> **Information given**:

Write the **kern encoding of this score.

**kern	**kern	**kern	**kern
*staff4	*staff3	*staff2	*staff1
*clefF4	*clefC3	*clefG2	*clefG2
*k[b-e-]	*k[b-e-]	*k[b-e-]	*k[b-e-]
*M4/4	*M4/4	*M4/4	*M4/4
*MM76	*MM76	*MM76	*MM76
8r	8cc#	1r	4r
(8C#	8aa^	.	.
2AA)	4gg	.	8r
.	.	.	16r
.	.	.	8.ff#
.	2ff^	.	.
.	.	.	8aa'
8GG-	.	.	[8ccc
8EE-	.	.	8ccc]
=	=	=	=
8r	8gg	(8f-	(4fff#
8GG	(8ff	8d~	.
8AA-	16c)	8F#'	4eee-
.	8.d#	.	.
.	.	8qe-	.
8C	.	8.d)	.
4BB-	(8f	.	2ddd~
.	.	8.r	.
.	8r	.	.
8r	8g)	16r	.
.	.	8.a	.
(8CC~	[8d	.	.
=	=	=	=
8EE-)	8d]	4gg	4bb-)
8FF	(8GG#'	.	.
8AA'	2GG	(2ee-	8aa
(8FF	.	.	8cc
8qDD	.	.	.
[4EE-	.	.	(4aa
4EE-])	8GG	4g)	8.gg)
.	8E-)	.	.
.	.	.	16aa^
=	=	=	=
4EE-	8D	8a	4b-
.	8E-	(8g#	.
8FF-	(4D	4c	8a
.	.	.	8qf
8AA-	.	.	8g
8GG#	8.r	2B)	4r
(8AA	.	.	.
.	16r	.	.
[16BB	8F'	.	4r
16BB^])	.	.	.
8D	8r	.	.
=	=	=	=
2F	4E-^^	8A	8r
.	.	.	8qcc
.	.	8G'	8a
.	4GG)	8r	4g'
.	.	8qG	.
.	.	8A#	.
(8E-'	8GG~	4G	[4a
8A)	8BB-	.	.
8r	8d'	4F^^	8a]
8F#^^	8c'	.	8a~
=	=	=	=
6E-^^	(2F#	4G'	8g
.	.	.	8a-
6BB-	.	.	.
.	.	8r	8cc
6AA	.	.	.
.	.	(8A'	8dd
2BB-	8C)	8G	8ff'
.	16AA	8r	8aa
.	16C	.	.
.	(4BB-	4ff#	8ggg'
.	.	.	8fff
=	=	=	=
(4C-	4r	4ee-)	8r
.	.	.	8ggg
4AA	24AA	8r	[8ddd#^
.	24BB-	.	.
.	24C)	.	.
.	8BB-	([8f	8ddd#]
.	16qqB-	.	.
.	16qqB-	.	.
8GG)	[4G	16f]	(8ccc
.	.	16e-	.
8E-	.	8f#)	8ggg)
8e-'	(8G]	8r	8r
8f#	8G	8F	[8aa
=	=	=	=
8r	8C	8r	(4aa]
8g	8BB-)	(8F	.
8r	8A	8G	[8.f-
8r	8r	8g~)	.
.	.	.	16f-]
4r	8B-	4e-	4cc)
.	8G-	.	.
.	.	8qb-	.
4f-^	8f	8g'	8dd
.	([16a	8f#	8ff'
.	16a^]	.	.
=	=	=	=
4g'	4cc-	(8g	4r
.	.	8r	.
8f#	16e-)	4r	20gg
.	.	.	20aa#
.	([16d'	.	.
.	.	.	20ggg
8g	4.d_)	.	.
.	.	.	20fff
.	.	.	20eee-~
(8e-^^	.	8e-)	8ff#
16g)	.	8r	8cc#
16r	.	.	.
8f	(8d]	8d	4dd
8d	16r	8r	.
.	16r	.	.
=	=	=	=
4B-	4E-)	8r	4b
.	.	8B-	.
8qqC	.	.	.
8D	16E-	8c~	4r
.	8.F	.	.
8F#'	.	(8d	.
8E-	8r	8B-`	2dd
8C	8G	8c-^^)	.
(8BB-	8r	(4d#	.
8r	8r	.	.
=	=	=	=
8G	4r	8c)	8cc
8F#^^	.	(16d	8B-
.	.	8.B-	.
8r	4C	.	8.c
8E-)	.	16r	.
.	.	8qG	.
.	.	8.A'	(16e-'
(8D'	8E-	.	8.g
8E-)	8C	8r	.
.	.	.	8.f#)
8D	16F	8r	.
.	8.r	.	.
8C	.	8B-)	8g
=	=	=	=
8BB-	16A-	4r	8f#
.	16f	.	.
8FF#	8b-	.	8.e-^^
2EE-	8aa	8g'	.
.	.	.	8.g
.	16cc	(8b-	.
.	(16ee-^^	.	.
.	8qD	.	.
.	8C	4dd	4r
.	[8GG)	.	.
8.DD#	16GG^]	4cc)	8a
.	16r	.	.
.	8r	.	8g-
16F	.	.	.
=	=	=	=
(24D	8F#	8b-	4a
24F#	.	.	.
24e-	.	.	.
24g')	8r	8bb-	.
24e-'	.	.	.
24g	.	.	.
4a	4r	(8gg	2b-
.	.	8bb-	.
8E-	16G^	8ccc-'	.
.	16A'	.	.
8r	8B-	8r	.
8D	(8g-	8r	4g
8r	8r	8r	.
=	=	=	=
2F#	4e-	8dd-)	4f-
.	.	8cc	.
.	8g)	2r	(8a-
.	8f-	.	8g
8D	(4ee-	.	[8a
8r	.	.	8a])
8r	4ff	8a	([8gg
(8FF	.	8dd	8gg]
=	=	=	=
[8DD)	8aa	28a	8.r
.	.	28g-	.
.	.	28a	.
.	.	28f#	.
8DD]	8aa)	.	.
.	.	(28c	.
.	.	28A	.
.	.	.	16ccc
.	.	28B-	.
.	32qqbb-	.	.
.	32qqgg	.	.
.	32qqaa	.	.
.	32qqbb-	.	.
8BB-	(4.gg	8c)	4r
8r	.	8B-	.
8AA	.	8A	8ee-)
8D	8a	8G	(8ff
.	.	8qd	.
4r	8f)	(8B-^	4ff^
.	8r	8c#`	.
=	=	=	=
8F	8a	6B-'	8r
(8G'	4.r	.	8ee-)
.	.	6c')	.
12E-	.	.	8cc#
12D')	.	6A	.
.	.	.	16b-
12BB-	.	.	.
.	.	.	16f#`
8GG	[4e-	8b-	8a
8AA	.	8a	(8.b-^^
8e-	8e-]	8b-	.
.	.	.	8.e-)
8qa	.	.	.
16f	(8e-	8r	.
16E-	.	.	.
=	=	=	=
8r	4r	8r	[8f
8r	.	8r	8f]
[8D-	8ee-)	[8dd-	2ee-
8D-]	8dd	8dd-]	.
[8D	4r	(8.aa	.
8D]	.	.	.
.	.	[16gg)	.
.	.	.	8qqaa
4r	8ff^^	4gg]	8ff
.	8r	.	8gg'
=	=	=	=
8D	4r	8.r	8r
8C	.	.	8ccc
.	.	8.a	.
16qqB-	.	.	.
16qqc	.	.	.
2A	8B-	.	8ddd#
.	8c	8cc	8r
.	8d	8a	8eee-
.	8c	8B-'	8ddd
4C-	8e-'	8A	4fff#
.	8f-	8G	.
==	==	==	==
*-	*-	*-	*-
==
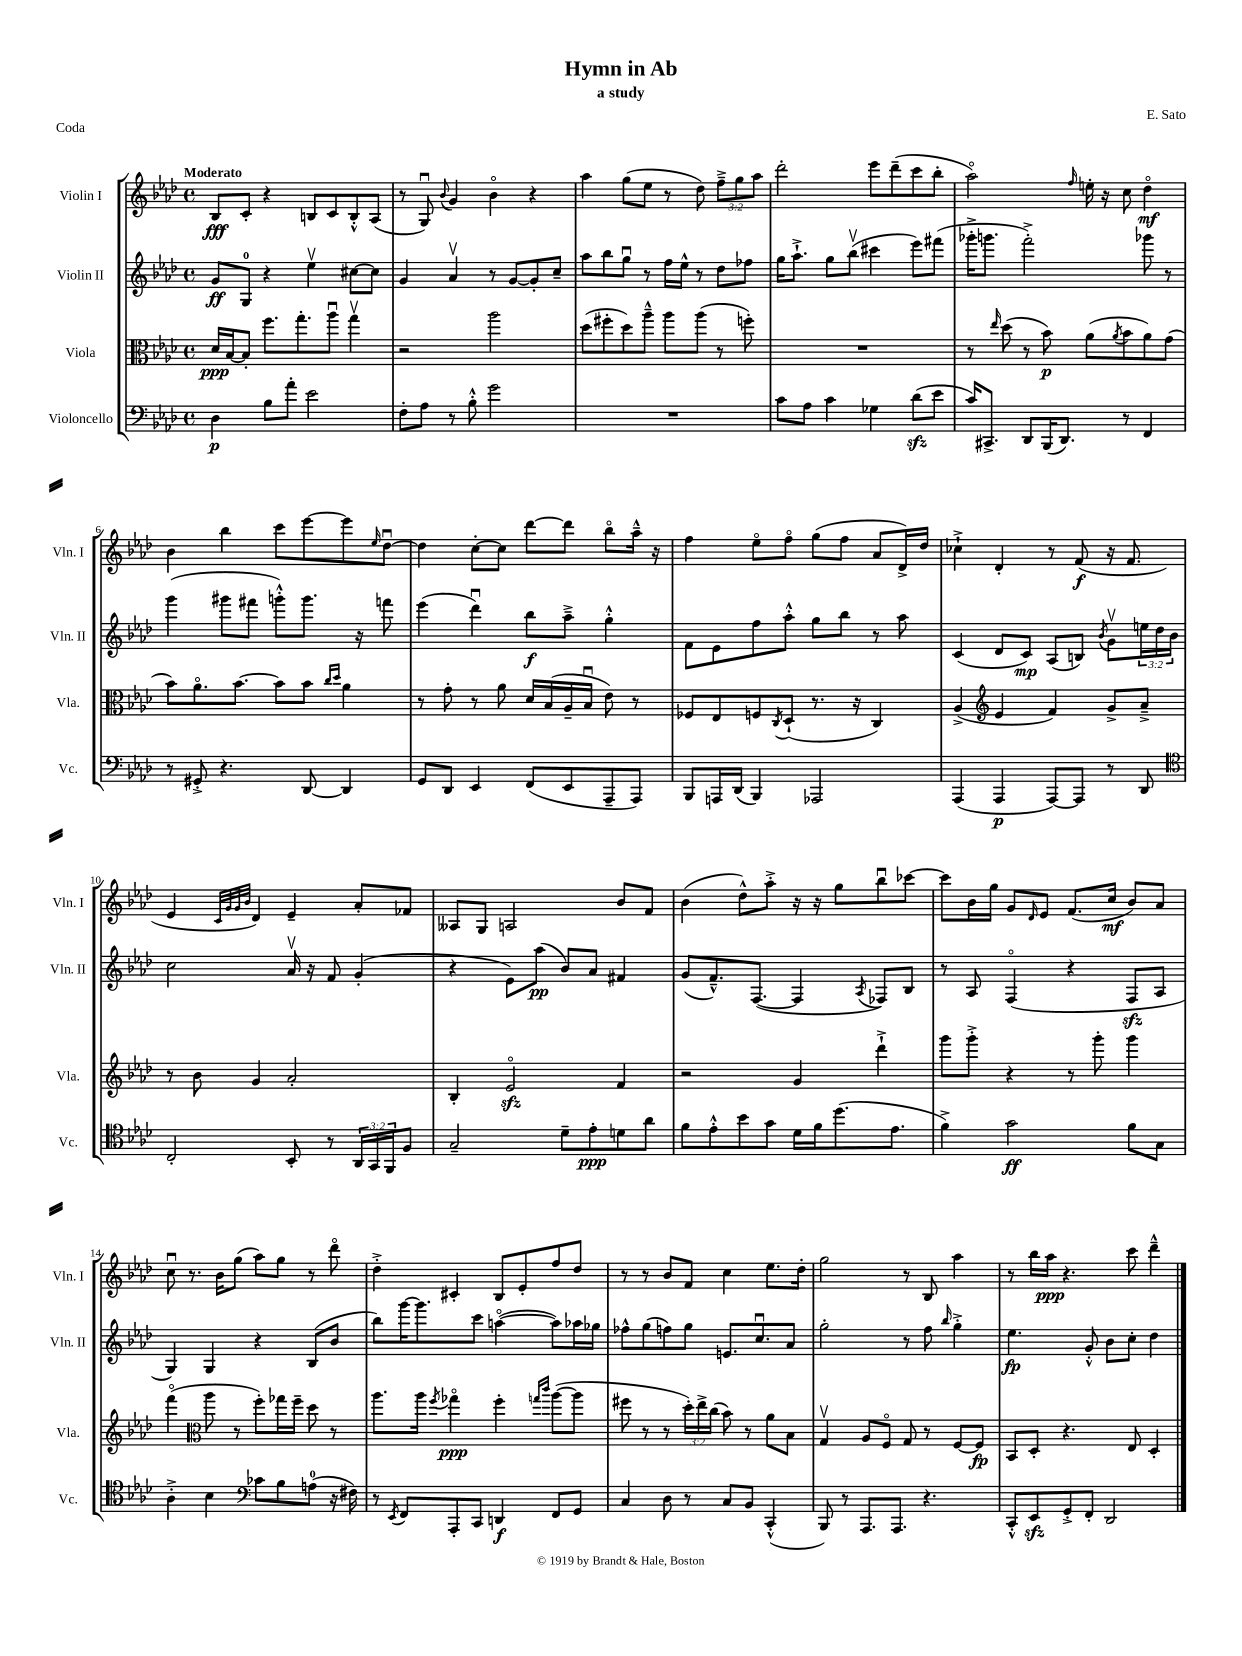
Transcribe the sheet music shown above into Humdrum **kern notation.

> **What is being asked**: Find every line in the entries that contains the string "kern" and copy each of those lines in full. Case counts.

> **Exercise result**:
Write the **kern encoding of this score.
**kern	**kern	**kern	**kern
Transcribe the sheet music shown above into Humdrum **kern notation.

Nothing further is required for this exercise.